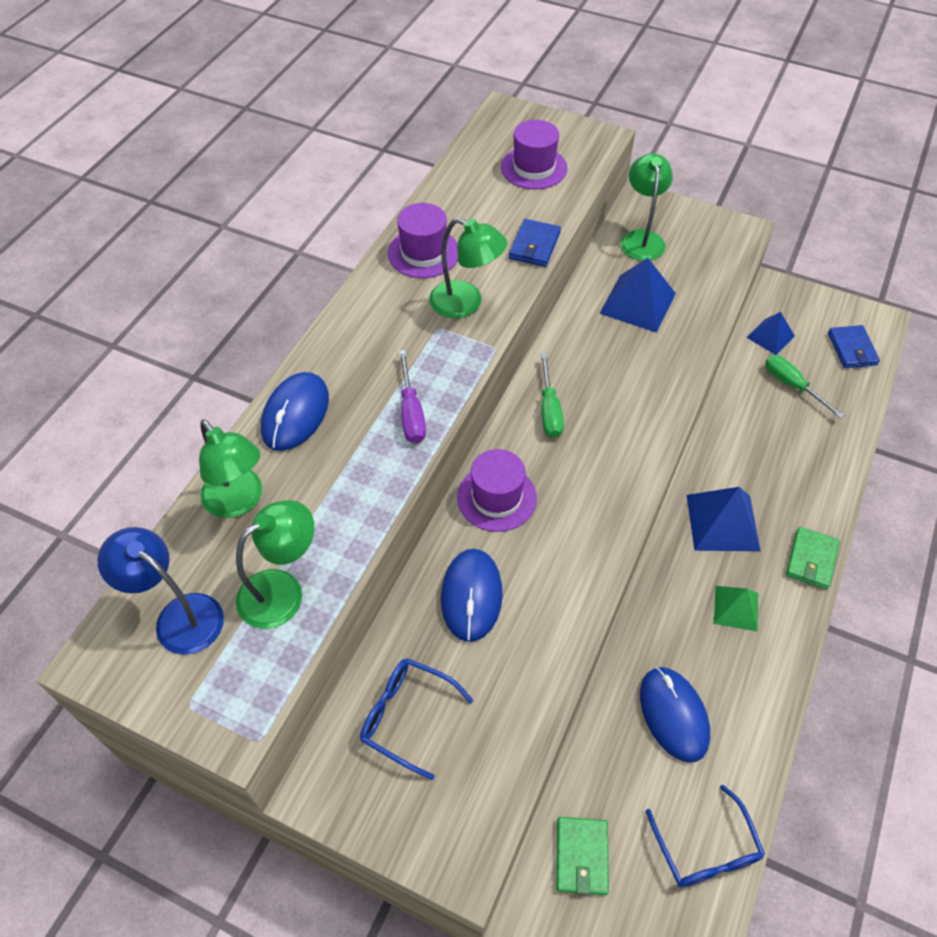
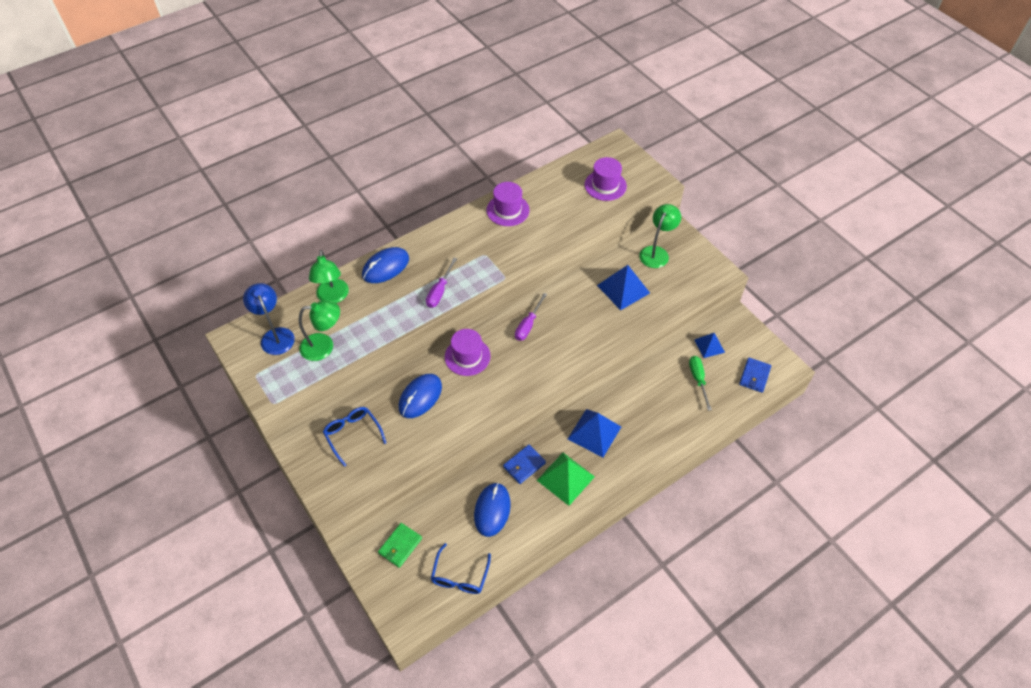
camera: 30 degrees right, 0 degrees up
(466, 303) = (508, 247): green lamp -> none
(534, 246) = (569, 231): blue wallet -> blue wallet (524, 465)
(549, 410) = (528, 325): green screwdriver -> purple screwdriver
(736, 608) = (565, 478): green pyramid -> green pyramid, size x1.61
(811, 560) = (627, 476): green wallet -> none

*-*-*

• [EXERCISE DESCRIPTION] Output, line for line and exactly, the records above from their first line through the one with "(736, 608) = (565, 478): green", both ends included, but no pictures.

• [EXPECTED OUTPUT]
camera: 30 degrees right, 0 degrees up
(466, 303) = (508, 247): green lamp -> none
(534, 246) = (569, 231): blue wallet -> blue wallet (524, 465)
(549, 410) = (528, 325): green screwdriver -> purple screwdriver
(736, 608) = (565, 478): green pyramid -> green pyramid, size x1.61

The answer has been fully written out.